### YOUR ASSIGNMENT
From the top of the entries, reproduce each line exactly, stopping after the line that contains "missing | felt". Omit pictures.
---------- INFORMATION SUPPLIED ----------
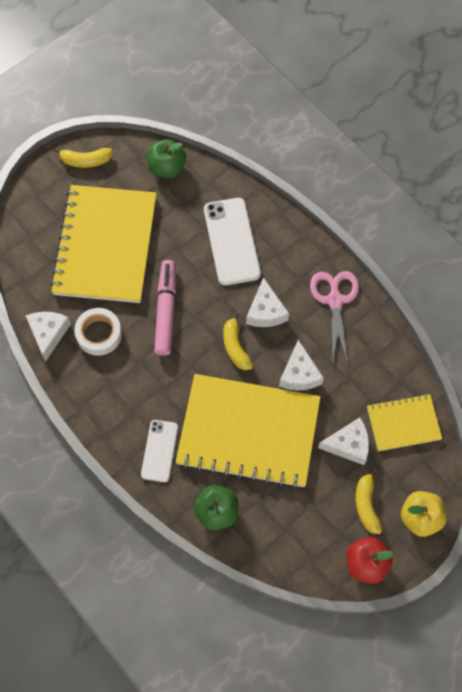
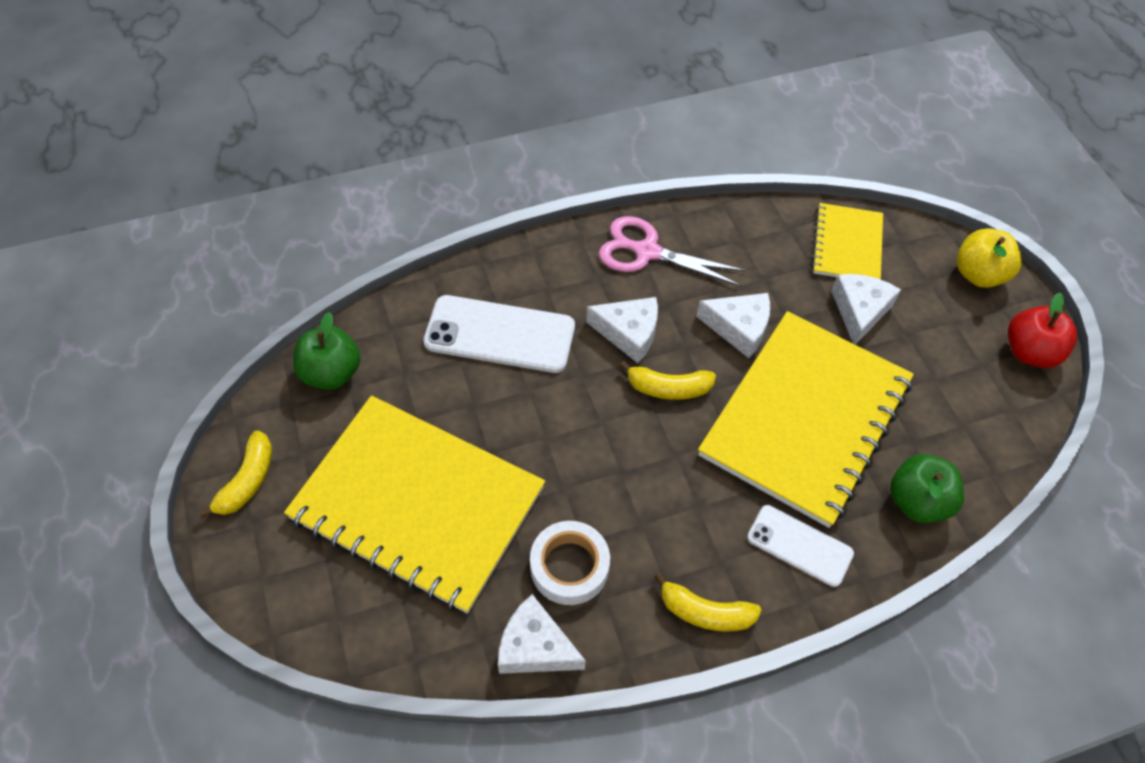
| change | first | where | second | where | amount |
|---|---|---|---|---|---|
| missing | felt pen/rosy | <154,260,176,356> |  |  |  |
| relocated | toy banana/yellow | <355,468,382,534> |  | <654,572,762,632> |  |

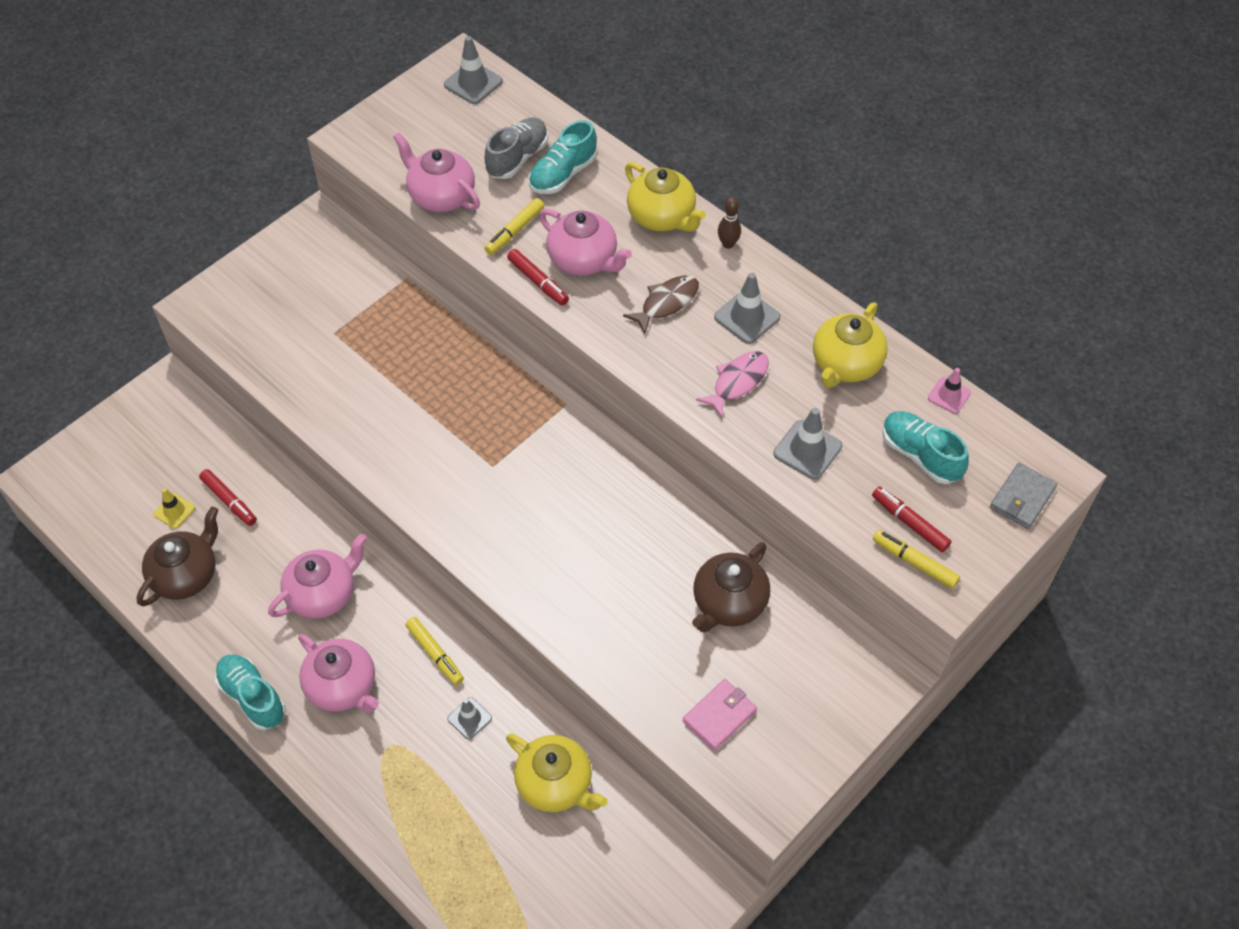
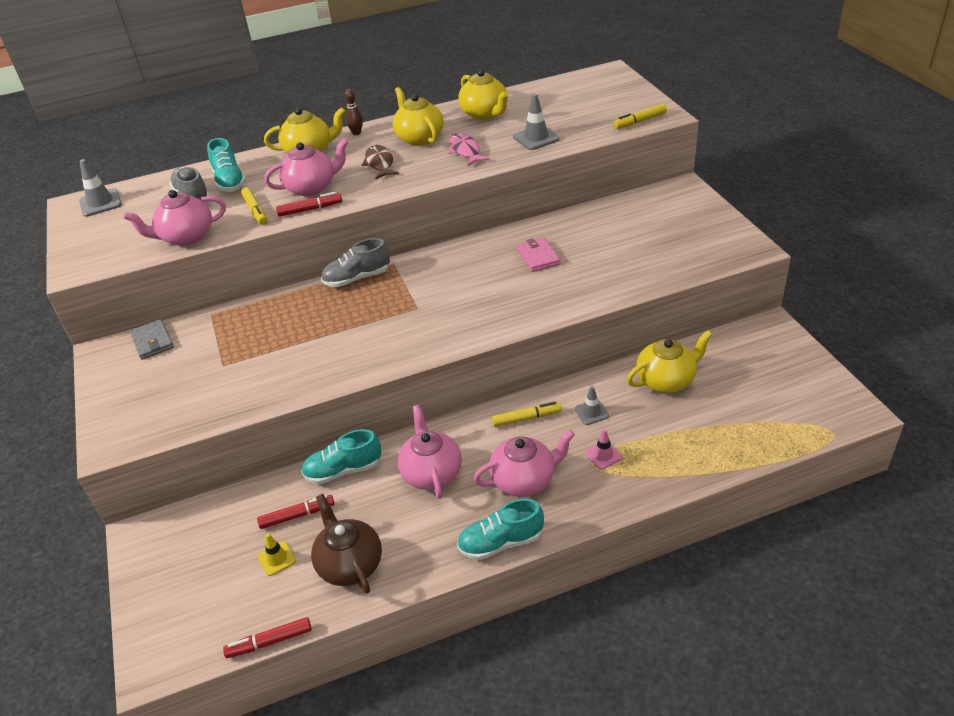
| change | first | where | second | where | amount |
|---|---|---|---|---|---|
| relocated | billfold/rosy | <683,679,757,751> |  | <516,237,560,272> |  |
| missing | tea pot/russet | <692,542,770,632> |  |  |  |
| exchanged | traffic cone/grey | <714,273,781,344> | tea pot/yellow | <393,87,444,146> |  |
| relocated | felt pen/scarlet | <872,486,952,552> |  | <223,617,312,658> |  |
| relocated | shoe/turquoise | <882,411,969,484> |  | <301,429,381,484> |  |
| relocated | traffic cone/rosy | <928,368,971,414> |  | <585,429,623,470> |  |
| relocated | billfold/grey | <990,463,1057,529> |  | <130,319,174,360> |  |
| appeared |  |  | shoe/grey | <321,238,390,287> |  |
----------
### TASK OUTPUT
| change | first | where | second | where | amount |
|---|---|---|---|---|---|
| missing | felt pen/rosy | <154,260,176,356> |  |  |  |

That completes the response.